• [Data for review]
/---
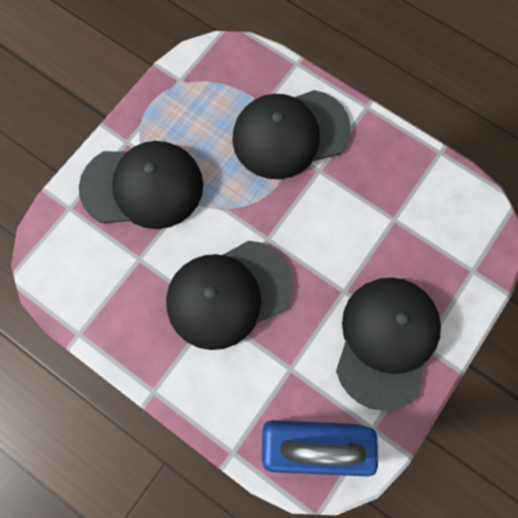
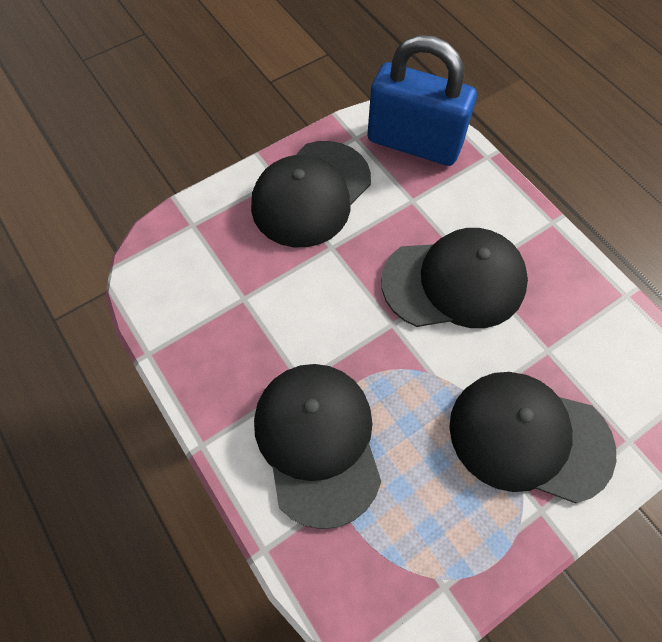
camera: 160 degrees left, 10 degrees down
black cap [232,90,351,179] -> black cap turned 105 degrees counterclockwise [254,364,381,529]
\---
/---
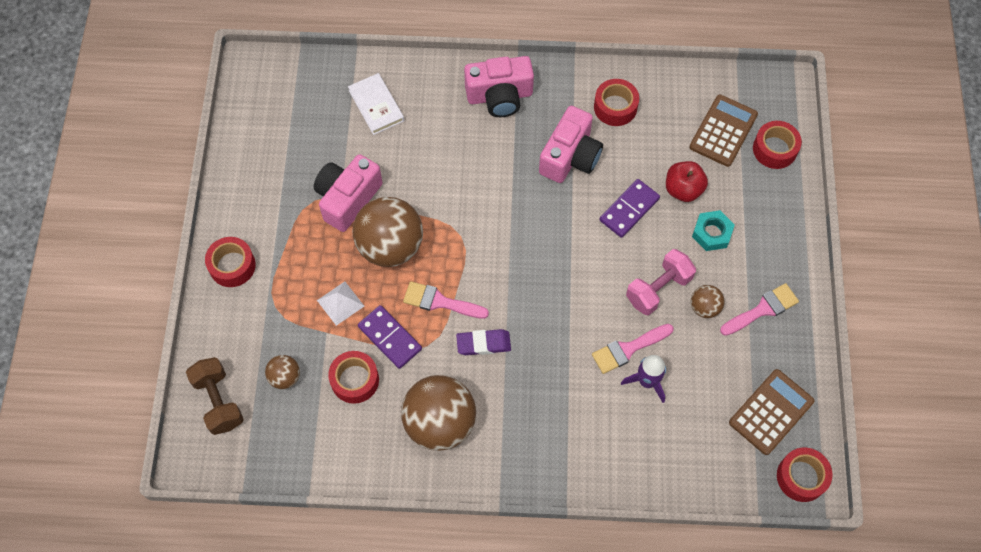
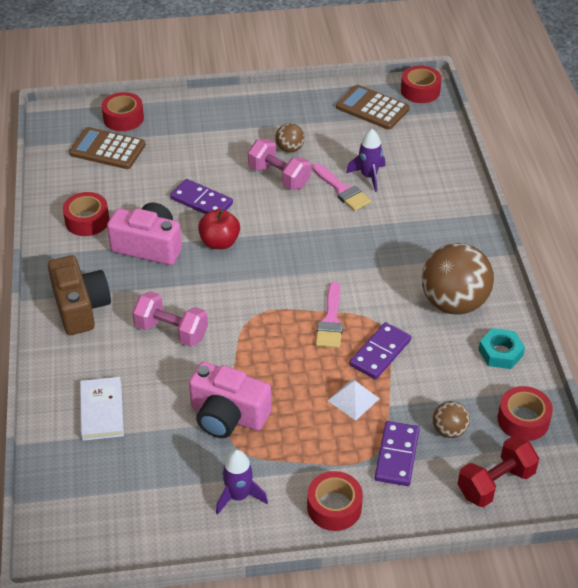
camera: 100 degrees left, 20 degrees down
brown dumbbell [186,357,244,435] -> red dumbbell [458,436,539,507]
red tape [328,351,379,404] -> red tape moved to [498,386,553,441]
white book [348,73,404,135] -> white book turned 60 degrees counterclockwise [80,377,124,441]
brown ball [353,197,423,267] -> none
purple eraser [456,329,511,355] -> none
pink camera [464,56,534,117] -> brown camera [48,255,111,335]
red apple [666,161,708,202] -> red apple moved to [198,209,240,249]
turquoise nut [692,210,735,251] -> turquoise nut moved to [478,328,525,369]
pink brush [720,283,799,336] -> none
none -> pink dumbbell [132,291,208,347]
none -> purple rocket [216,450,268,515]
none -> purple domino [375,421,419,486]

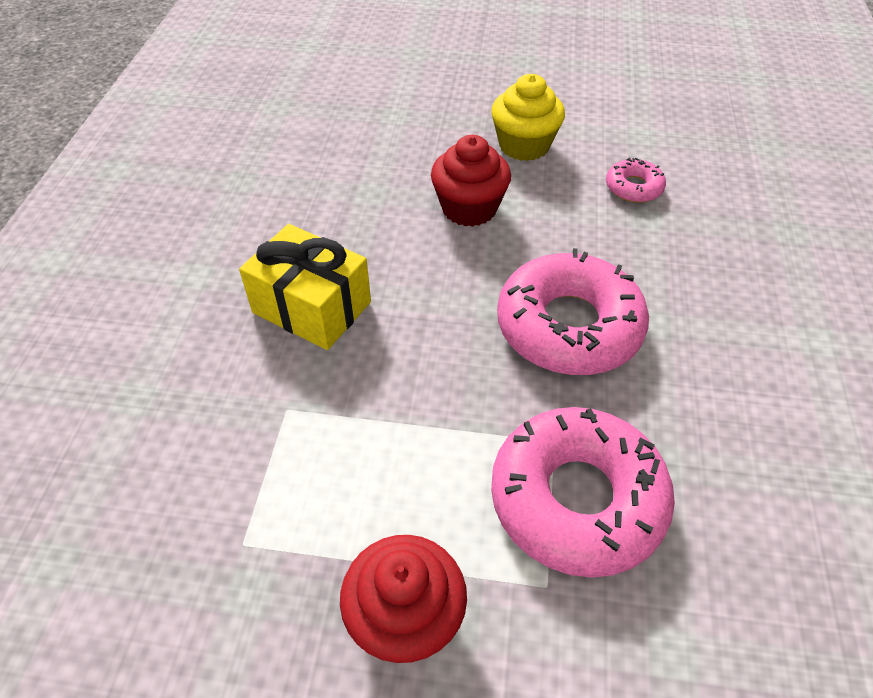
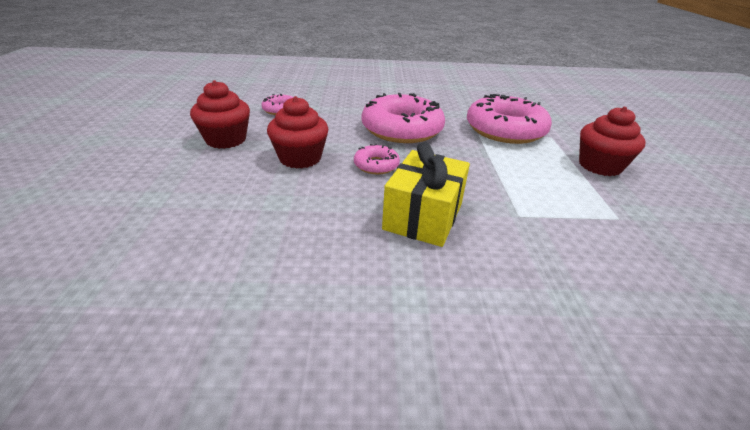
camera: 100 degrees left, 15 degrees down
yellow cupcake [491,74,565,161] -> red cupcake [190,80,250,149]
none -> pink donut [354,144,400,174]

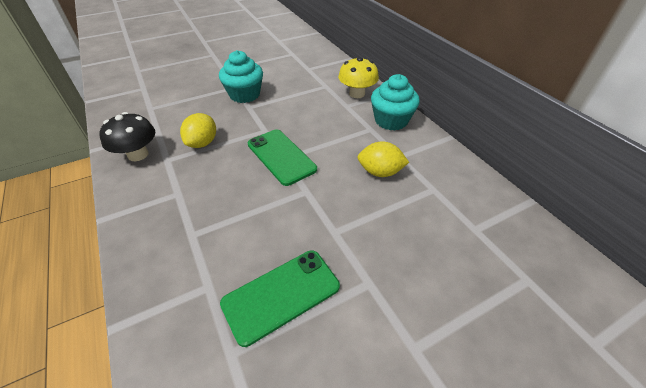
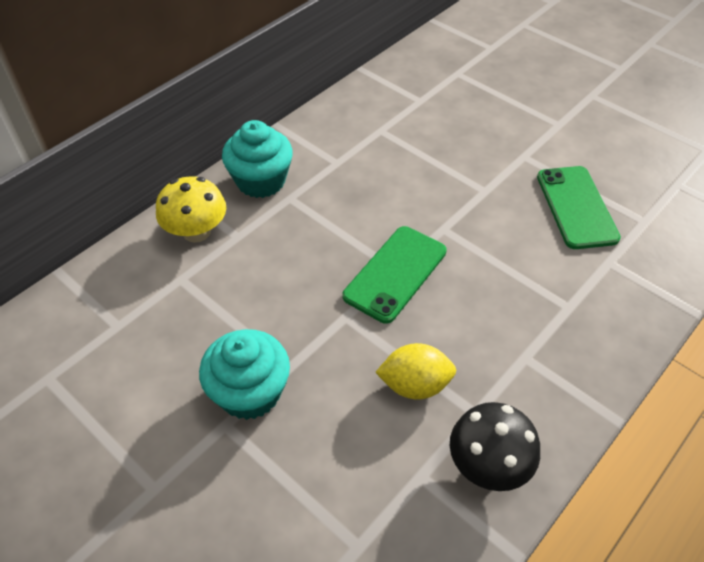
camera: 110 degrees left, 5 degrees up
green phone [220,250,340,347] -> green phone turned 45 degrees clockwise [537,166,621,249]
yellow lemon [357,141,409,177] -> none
\---
/---
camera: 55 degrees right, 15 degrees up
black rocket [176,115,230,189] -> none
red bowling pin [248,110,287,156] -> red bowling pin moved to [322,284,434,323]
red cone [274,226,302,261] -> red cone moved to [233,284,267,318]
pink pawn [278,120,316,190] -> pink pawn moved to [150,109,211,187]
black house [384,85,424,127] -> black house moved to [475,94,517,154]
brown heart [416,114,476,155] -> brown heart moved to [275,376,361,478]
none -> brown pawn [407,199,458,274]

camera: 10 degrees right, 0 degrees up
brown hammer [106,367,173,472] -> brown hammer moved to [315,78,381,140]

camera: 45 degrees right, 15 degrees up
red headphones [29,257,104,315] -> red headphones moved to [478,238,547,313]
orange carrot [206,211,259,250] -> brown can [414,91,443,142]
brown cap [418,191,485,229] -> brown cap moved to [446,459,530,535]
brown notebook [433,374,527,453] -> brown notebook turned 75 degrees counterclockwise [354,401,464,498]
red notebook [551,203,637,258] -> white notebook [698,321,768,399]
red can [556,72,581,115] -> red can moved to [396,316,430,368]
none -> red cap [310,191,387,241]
\---
• [Task statement]
Only the lines containing the string "brown" are needed; pull them out of the records.

• [The answer]
brown dumbbell [186,357,244,435] -> red dumbbell [458,436,539,507]
brown ball [353,197,423,267] -> none
pink camera [464,56,534,117] -> brown camera [48,255,111,335]
brown heart [416,114,476,155] -> brown heart moved to [275,376,361,478]
none -> brown pawn [407,199,458,274]
brown hammer [106,367,173,472] -> brown hammer moved to [315,78,381,140]
orange carrot [206,211,259,250] -> brown can [414,91,443,142]
brown cap [418,191,485,229] -> brown cap moved to [446,459,530,535]
brown notebook [433,374,527,453] -> brown notebook turned 75 degrees counterclockwise [354,401,464,498]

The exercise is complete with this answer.